* _Entries shown_
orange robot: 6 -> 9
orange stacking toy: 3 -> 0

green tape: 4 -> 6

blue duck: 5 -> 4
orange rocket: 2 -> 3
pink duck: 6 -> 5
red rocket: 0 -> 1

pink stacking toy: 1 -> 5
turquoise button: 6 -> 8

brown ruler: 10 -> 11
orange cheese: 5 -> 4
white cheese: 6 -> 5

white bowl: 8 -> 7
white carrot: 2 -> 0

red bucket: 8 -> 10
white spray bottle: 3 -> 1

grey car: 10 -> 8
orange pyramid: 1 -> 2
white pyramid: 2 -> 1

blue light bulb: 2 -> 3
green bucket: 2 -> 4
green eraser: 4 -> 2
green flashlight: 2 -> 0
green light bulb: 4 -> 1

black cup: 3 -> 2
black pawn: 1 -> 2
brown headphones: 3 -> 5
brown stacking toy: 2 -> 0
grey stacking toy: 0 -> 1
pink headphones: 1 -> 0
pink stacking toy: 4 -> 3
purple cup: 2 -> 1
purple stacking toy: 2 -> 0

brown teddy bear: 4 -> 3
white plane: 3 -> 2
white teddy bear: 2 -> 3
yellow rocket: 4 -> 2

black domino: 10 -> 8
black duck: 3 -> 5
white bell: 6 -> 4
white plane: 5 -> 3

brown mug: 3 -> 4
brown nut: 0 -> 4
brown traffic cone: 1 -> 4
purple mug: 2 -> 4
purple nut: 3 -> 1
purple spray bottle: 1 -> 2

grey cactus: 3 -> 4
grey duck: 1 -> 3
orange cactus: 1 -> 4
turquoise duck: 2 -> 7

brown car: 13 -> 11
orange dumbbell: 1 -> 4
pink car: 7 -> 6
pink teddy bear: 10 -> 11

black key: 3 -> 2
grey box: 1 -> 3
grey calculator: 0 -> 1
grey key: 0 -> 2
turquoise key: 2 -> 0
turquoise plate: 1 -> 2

* _Your goal_
Extract every record. Keep wording exact.

* _Solution for this task_
orange robot: 6 -> 9
orange stacking toy: 3 -> 0

green tape: 4 -> 6

blue duck: 5 -> 4
orange rocket: 2 -> 3
pink duck: 6 -> 5
red rocket: 0 -> 1

pink stacking toy: 1 -> 5
turquoise button: 6 -> 8

brown ruler: 10 -> 11
orange cheese: 5 -> 4
white cheese: 6 -> 5

white bowl: 8 -> 7
white carrot: 2 -> 0

red bucket: 8 -> 10
white spray bottle: 3 -> 1

grey car: 10 -> 8
orange pyramid: 1 -> 2
white pyramid: 2 -> 1

blue light bulb: 2 -> 3
green bucket: 2 -> 4
green eraser: 4 -> 2
green flashlight: 2 -> 0
green light bulb: 4 -> 1

black cup: 3 -> 2
black pawn: 1 -> 2
brown headphones: 3 -> 5
brown stacking toy: 2 -> 0
grey stacking toy: 0 -> 1
pink headphones: 1 -> 0
pink stacking toy: 4 -> 3
purple cup: 2 -> 1
purple stacking toy: 2 -> 0

brown teddy bear: 4 -> 3
white plane: 3 -> 2
white teddy bear: 2 -> 3
yellow rocket: 4 -> 2

black domino: 10 -> 8
black duck: 3 -> 5
white bell: 6 -> 4
white plane: 5 -> 3

brown mug: 3 -> 4
brown nut: 0 -> 4
brown traffic cone: 1 -> 4
purple mug: 2 -> 4
purple nut: 3 -> 1
purple spray bottle: 1 -> 2

grey cactus: 3 -> 4
grey duck: 1 -> 3
orange cactus: 1 -> 4
turquoise duck: 2 -> 7

brown car: 13 -> 11
orange dumbbell: 1 -> 4
pink car: 7 -> 6
pink teddy bear: 10 -> 11

black key: 3 -> 2
grey box: 1 -> 3
grey calculator: 0 -> 1
grey key: 0 -> 2
turquoise key: 2 -> 0
turquoise plate: 1 -> 2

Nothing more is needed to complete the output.